■ TASK PROMPT ■
Retype the tail of the data exactly, starting at the line containing "- turned: wallet/white" and stopping at the last line.

■ AVAILABLE DATA ■

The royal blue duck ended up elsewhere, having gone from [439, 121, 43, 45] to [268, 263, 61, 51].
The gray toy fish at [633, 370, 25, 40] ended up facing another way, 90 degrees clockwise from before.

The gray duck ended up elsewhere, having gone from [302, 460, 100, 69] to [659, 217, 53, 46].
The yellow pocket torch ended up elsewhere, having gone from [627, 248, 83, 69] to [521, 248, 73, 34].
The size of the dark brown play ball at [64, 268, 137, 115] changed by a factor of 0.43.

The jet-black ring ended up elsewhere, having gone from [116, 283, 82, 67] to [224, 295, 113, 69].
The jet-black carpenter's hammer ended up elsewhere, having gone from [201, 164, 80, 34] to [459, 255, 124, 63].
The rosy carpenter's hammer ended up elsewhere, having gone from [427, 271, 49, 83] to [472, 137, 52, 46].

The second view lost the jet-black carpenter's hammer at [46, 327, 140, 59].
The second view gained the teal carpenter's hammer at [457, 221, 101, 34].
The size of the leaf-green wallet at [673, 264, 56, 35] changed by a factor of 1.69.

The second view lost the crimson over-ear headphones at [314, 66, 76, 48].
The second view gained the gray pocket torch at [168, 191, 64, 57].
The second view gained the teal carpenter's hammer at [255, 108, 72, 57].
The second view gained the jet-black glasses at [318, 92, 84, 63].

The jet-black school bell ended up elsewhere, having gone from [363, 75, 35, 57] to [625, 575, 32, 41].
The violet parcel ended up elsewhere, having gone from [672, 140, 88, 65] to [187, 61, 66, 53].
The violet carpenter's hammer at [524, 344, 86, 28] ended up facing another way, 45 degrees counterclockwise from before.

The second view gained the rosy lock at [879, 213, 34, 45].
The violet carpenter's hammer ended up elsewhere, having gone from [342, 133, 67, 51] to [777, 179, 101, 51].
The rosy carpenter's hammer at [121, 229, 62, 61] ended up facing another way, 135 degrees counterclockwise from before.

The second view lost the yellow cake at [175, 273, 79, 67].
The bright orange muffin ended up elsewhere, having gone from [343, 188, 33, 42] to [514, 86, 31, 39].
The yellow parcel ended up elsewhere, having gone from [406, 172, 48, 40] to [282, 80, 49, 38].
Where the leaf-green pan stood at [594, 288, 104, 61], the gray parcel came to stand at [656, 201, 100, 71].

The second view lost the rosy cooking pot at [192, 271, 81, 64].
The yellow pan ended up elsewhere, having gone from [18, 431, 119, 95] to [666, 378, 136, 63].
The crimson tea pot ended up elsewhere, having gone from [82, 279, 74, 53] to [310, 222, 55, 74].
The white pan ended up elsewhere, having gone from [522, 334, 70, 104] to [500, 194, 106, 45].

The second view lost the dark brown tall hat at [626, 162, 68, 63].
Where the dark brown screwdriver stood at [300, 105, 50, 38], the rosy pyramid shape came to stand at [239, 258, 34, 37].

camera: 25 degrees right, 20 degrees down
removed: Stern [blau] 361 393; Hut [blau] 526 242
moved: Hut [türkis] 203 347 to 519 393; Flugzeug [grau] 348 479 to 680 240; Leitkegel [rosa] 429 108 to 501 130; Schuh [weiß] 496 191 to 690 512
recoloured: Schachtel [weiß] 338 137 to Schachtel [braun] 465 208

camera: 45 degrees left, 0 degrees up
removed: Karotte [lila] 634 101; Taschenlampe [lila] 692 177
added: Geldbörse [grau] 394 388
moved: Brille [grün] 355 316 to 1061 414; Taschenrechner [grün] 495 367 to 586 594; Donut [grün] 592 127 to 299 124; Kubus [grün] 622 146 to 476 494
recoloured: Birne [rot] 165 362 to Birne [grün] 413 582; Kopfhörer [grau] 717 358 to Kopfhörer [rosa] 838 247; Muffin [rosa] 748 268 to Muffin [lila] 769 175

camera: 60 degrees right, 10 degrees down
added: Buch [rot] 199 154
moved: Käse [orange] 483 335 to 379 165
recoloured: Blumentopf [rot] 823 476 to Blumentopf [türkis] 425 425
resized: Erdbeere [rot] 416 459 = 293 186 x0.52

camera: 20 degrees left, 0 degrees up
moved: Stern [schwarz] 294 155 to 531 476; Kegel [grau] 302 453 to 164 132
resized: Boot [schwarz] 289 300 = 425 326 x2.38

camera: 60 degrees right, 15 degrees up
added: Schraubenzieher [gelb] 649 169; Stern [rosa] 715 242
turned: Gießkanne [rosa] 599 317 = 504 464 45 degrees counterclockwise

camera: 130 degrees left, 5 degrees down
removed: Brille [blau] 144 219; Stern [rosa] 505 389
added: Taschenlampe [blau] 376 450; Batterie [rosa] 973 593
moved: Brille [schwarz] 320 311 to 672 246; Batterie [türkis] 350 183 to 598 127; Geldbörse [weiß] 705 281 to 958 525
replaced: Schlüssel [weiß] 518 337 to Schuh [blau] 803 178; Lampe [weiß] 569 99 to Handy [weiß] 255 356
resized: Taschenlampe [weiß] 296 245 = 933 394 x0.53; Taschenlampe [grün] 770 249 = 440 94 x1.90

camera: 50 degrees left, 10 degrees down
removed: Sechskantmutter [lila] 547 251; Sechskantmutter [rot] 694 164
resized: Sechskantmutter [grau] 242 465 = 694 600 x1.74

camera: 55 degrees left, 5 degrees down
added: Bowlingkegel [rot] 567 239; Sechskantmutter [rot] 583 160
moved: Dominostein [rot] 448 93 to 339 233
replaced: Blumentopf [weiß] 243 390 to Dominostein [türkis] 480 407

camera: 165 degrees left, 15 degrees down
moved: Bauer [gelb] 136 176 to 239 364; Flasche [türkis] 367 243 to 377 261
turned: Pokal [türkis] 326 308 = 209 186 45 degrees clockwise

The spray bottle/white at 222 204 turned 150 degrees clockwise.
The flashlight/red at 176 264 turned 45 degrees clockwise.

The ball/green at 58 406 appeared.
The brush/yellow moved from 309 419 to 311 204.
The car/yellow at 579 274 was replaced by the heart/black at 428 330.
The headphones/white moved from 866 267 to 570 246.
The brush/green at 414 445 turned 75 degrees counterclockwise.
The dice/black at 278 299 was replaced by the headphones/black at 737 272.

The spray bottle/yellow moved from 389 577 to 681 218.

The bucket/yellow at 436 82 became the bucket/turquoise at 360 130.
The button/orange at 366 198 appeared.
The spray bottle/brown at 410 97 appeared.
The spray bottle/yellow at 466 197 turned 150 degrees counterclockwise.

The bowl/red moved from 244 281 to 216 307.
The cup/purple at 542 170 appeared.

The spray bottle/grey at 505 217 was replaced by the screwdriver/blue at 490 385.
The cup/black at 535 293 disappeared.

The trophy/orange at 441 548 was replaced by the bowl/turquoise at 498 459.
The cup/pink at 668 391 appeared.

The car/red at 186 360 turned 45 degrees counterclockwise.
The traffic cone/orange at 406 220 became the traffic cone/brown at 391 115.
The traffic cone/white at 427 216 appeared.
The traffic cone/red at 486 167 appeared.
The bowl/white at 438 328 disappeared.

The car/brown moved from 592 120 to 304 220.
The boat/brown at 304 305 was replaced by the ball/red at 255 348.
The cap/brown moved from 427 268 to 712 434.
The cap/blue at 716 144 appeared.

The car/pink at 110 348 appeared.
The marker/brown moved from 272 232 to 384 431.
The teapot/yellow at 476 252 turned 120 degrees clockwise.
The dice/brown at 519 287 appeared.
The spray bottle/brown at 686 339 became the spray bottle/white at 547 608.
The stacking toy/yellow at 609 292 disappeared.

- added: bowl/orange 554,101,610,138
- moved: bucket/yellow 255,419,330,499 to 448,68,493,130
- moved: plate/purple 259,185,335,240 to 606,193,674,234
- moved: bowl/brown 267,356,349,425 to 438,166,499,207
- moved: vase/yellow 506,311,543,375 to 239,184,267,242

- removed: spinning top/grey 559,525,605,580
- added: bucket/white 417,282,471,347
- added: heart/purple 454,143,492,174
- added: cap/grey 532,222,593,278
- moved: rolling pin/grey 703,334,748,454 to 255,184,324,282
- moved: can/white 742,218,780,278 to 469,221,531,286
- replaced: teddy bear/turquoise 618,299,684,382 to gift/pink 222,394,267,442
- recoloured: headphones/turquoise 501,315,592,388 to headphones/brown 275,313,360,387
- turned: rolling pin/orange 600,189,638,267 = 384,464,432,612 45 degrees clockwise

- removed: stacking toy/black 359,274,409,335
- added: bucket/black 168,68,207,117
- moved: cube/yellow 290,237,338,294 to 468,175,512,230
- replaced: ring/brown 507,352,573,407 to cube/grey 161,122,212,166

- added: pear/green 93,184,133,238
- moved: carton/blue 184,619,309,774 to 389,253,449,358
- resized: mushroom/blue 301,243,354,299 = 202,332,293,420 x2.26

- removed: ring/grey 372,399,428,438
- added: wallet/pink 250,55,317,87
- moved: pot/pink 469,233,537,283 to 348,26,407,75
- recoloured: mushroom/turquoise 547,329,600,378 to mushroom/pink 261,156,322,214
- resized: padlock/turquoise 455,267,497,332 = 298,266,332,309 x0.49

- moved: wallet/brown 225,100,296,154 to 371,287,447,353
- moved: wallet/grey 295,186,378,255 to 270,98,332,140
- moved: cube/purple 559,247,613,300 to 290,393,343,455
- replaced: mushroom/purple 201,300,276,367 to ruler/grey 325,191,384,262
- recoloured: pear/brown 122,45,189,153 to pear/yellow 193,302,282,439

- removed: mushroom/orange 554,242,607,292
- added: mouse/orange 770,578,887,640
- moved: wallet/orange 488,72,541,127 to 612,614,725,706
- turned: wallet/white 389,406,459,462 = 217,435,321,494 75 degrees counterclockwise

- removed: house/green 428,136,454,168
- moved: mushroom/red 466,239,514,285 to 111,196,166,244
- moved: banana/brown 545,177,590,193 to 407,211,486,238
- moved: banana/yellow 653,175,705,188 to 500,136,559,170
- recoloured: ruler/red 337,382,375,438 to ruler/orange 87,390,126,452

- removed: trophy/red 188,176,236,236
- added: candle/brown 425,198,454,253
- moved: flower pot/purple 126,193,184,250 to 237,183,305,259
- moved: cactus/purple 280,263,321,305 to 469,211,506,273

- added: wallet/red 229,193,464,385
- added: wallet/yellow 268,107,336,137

■ THE COMPLETED TASK ■
- turned: wallet/white 389,406,459,462 = 217,435,321,494 75 degrees counterclockwise

- removed: house/green 428,136,454,168
- moved: mushroom/red 466,239,514,285 to 111,196,166,244
- moved: banana/brown 545,177,590,193 to 407,211,486,238
- moved: banana/yellow 653,175,705,188 to 500,136,559,170
- recoloured: ruler/red 337,382,375,438 to ruler/orange 87,390,126,452

- removed: trophy/red 188,176,236,236
- added: candle/brown 425,198,454,253
- moved: flower pot/purple 126,193,184,250 to 237,183,305,259
- moved: cactus/purple 280,263,321,305 to 469,211,506,273

- added: wallet/red 229,193,464,385
- added: wallet/yellow 268,107,336,137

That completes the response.